**AIM OF THE EXERCISE:** Begin at the line below that has "camera: 15 degrees right, 15 degrees down". Stop after the line that has "grey cube [572,327,722,495]", repeating each line exactly and leaving out the pictures.

--------

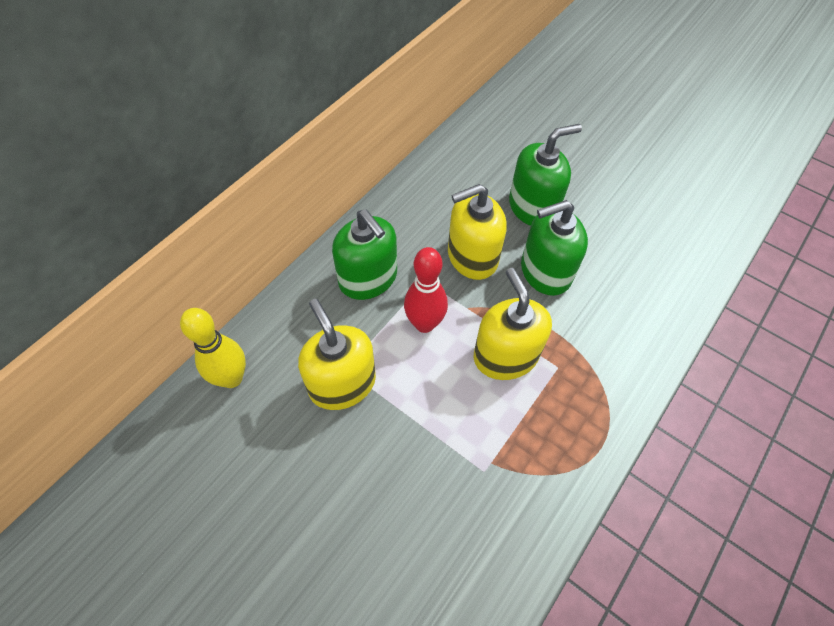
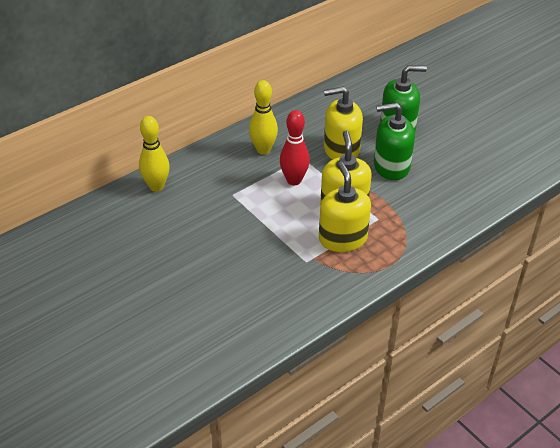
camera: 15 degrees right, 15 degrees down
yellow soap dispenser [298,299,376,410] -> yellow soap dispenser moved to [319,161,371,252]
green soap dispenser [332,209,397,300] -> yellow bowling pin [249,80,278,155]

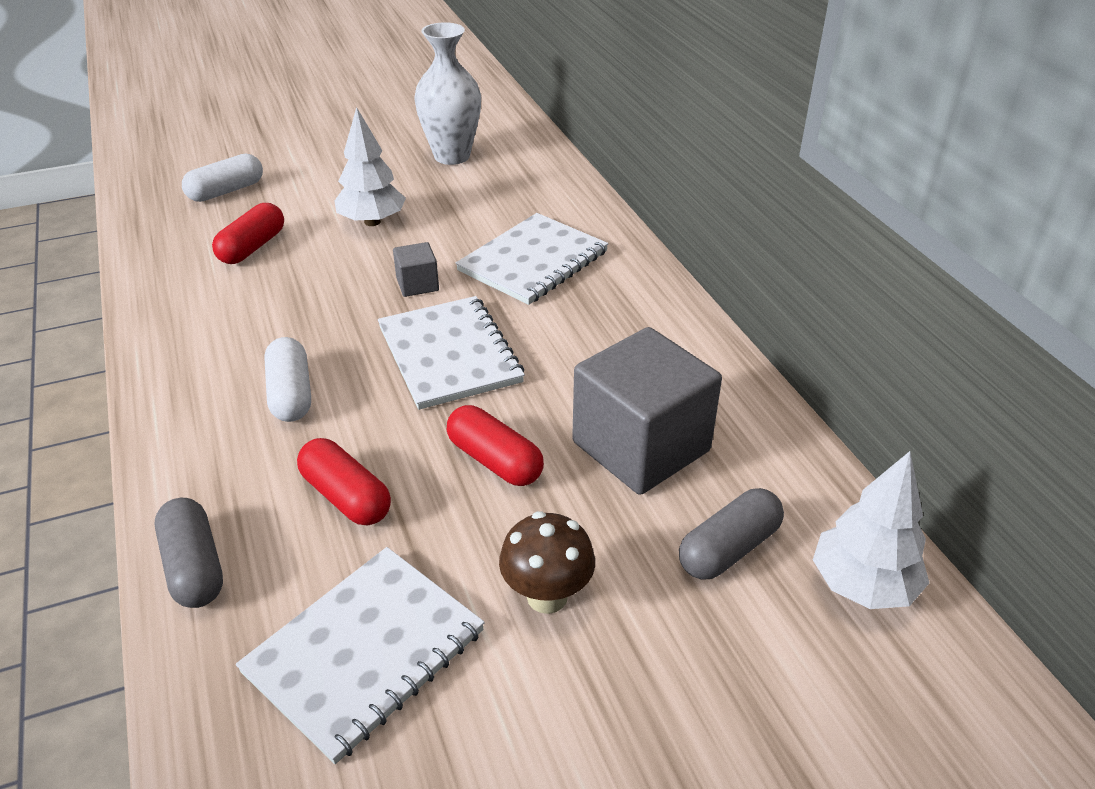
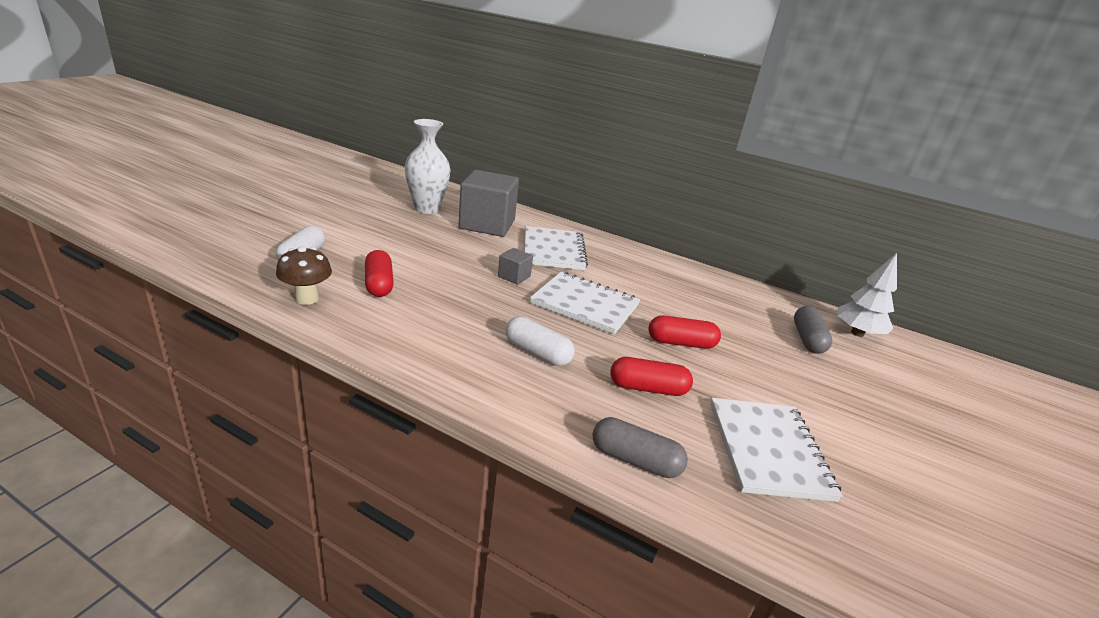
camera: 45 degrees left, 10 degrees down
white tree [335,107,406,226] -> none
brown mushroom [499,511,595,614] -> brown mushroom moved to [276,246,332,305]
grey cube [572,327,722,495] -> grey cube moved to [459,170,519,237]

--------

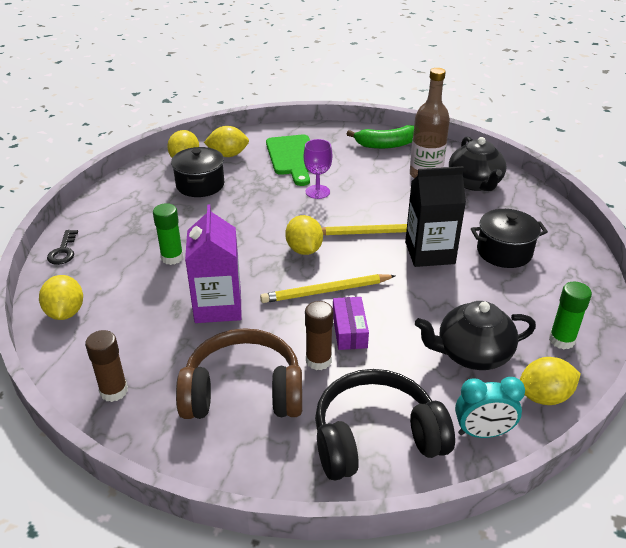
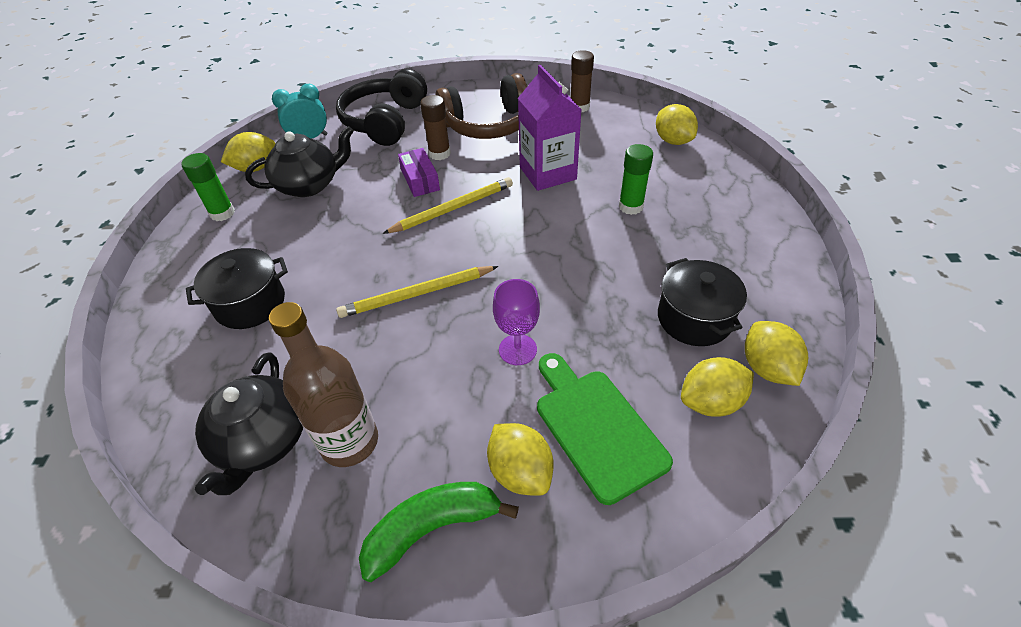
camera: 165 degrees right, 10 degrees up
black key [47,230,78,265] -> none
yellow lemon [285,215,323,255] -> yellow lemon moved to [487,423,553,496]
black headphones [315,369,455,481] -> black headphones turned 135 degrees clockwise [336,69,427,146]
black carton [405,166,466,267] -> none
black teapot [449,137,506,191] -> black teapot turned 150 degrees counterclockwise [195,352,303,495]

--------

**TASK OUTPUT:**
camera: 15 degrees right, 15 degrees down
yellow soap dispenser [298,299,376,410] -> yellow soap dispenser moved to [319,161,371,252]
green soap dispenser [332,209,397,300] -> yellow bowling pin [249,80,278,155]

camera: 45 degrees left, 10 degrees down
white tree [335,107,406,226] -> none
brown mushroom [499,511,595,614] -> brown mushroom moved to [276,246,332,305]
grey cube [572,327,722,495] -> grey cube moved to [459,170,519,237]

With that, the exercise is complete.